### EXERCISE REQUIREMENTS
The answer must be every line of the records below that contains the word "right", copied out.

### RECORDS PROVIDED

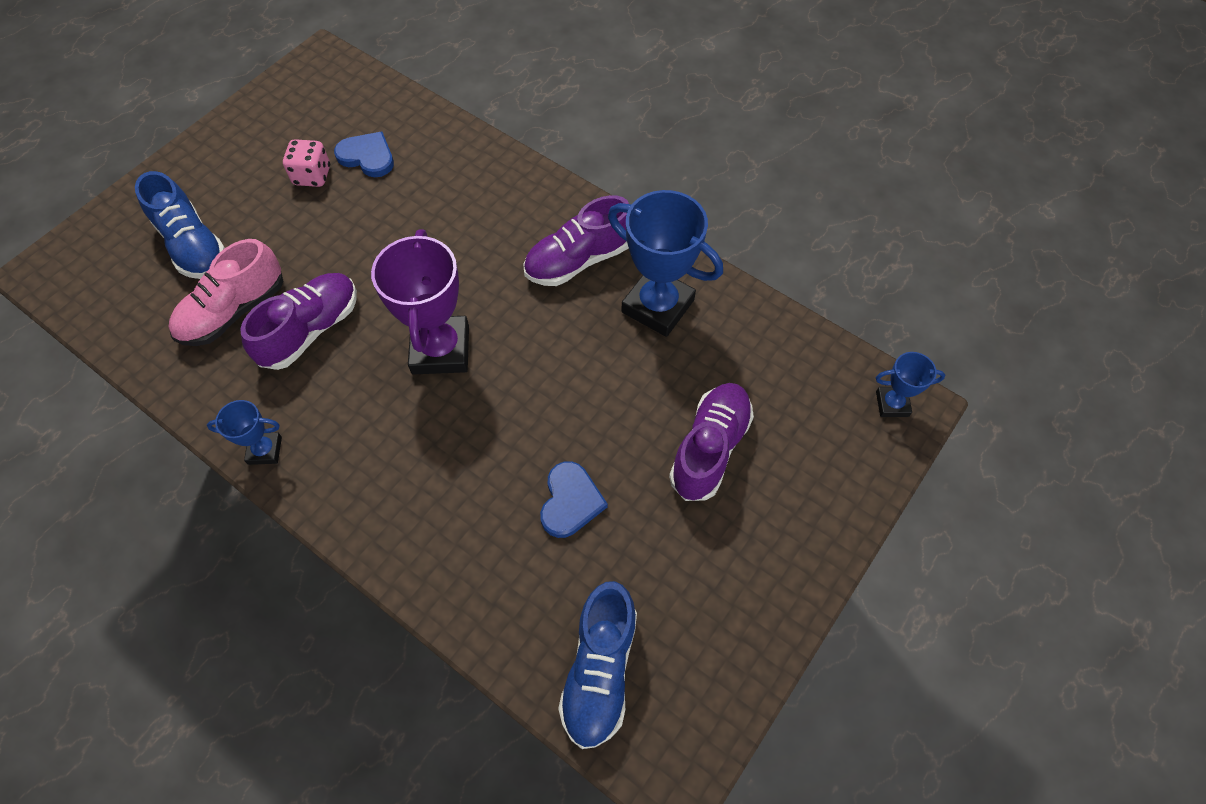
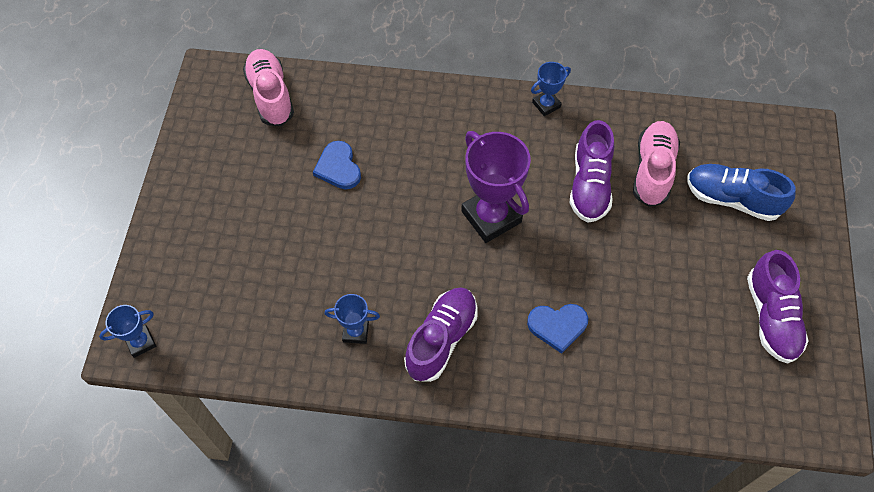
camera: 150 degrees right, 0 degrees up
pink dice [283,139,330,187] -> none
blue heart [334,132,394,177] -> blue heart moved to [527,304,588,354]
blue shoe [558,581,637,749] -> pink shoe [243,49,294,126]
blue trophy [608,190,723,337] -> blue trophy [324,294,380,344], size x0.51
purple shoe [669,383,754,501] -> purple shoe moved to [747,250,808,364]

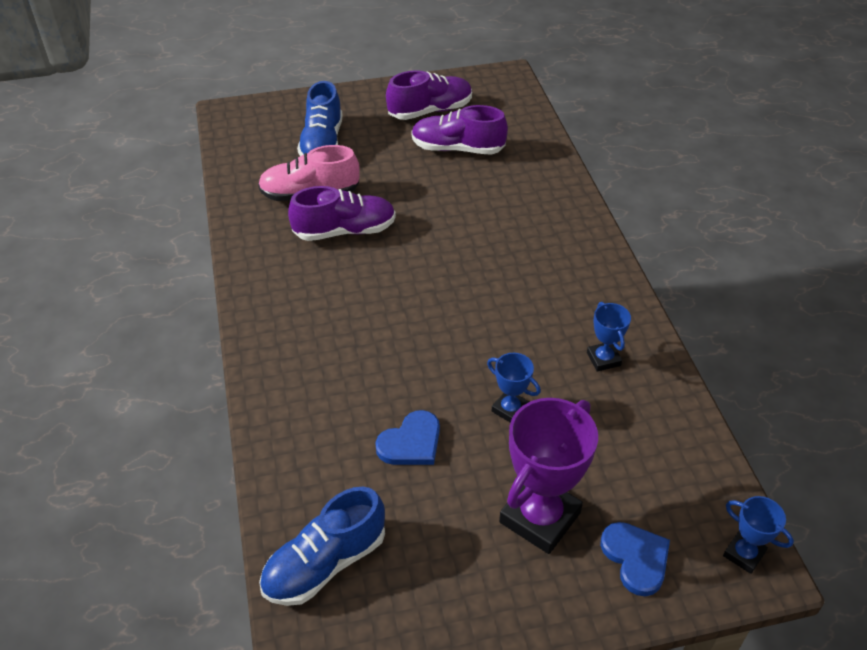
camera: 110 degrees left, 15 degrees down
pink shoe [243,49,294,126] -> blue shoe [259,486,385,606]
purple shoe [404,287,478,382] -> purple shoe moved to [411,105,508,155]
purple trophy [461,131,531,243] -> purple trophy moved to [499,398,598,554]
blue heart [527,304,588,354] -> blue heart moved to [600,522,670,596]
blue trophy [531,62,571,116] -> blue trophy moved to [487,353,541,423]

==

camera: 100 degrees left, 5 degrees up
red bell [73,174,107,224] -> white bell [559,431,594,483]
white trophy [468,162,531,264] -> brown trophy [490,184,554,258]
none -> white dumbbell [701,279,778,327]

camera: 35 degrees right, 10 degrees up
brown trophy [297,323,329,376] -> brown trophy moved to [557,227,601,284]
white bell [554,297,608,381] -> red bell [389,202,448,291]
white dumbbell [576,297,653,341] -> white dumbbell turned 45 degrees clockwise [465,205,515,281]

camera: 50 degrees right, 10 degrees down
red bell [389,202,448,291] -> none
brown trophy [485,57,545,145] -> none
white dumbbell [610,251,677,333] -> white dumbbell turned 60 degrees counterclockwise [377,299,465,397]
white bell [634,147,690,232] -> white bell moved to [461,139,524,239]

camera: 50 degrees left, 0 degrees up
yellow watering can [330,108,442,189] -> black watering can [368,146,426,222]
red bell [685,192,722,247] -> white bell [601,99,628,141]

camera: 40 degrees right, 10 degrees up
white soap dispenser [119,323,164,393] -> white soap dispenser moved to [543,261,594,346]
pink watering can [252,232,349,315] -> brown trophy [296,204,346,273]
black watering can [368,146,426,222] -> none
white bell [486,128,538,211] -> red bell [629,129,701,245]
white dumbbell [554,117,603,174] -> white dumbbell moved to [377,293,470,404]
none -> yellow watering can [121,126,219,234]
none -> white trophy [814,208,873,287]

### RESPONSE FOR THIS EXERCISE
camera: 150 degrees right, 0 degrees up
camera: 35 degrees right, 10 degrees up
camera: 50 degrees right, 10 degrees down
camera: 40 degrees right, 10 degrees up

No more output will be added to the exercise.